## WORK ITEM
Check each line of the data for "brown", then give the number of lines that have it, without any other words.

## MATERIALS PROVIDED
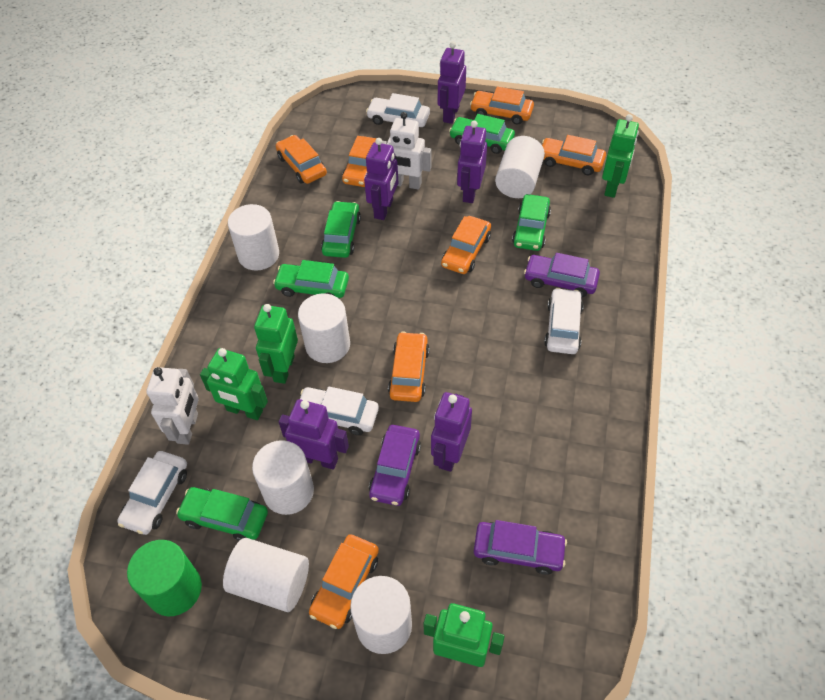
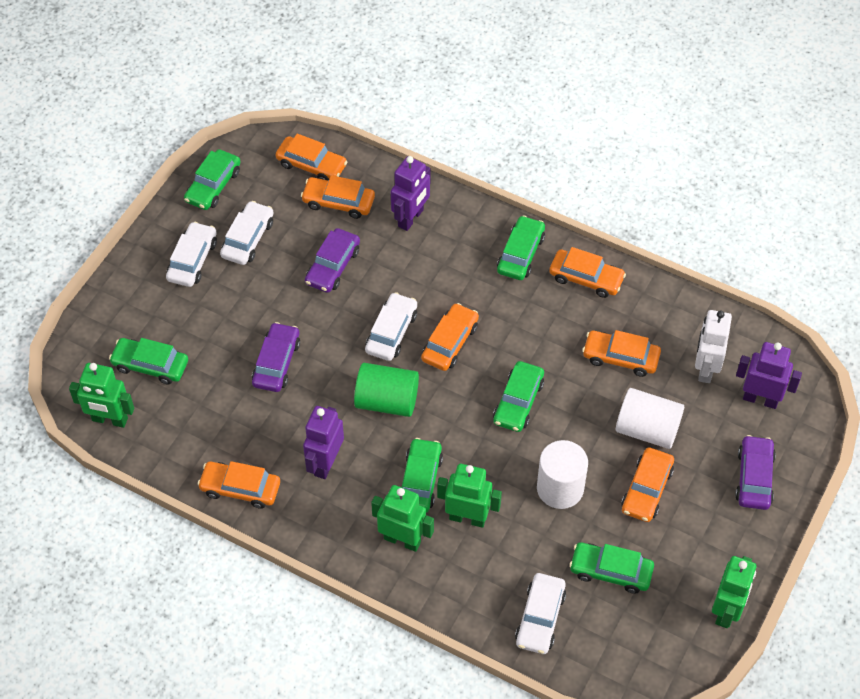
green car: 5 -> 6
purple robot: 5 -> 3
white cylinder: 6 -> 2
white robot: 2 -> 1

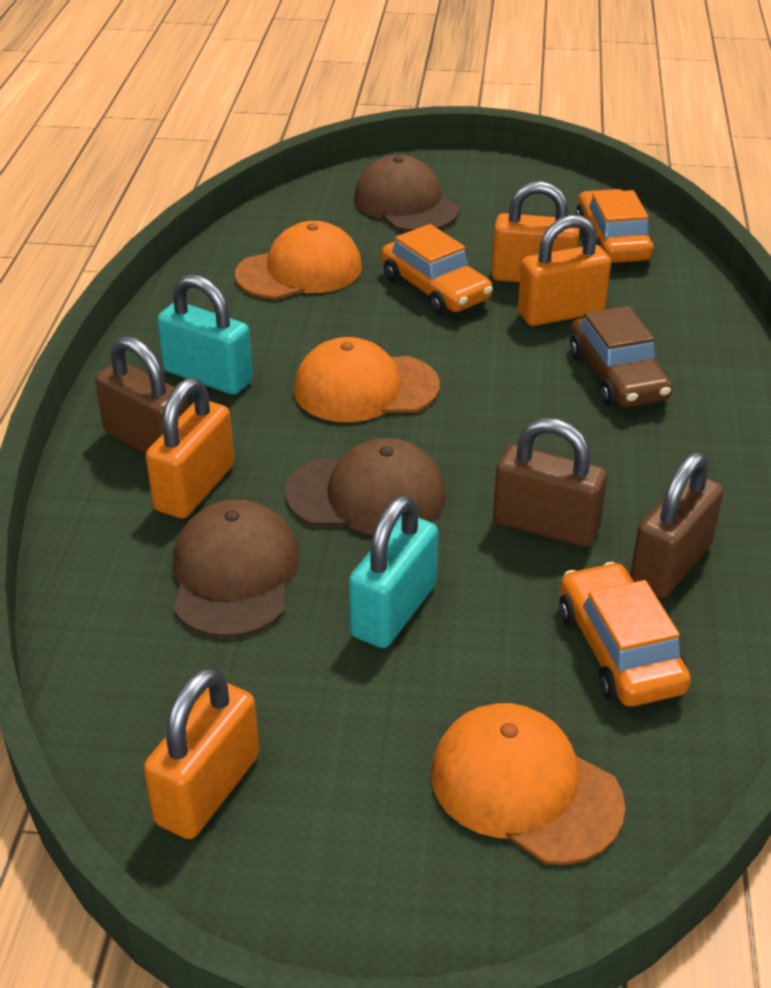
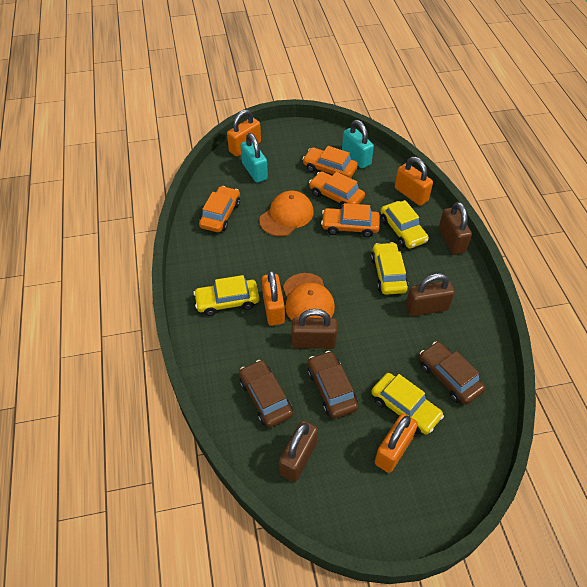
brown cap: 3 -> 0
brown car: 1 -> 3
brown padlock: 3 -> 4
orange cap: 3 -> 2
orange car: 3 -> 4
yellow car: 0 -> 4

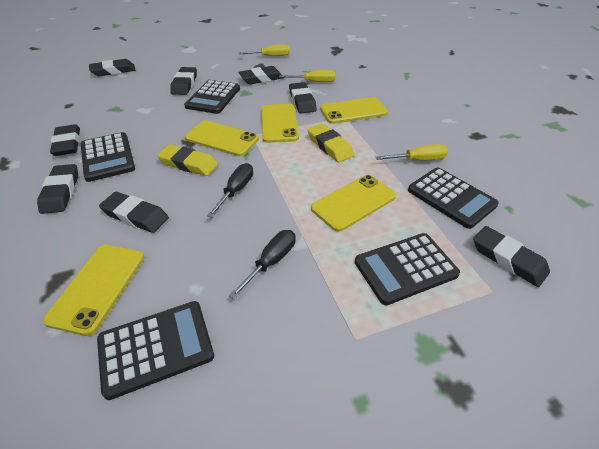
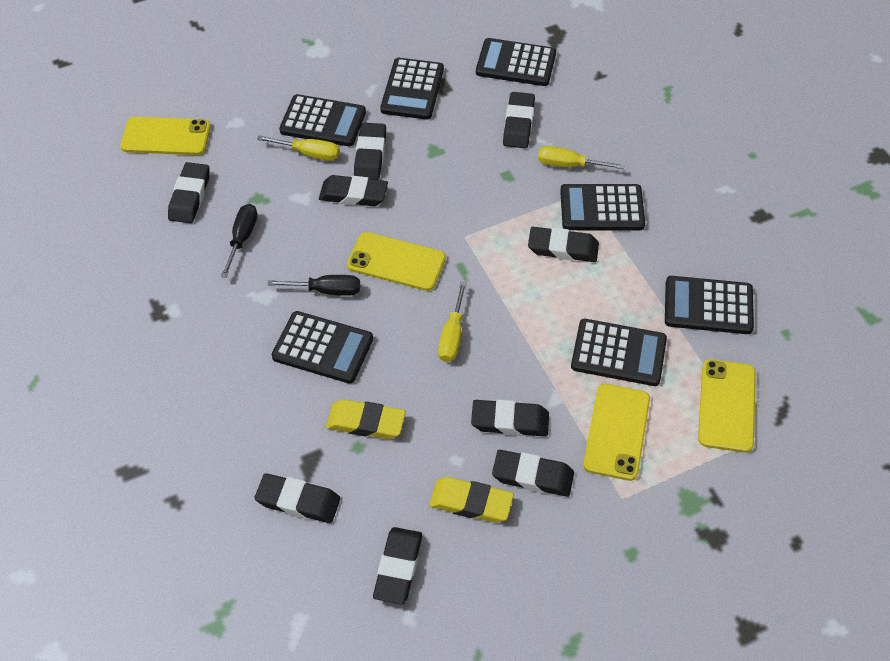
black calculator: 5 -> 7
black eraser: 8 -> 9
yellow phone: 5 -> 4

## WRITTEN SOLUTION
3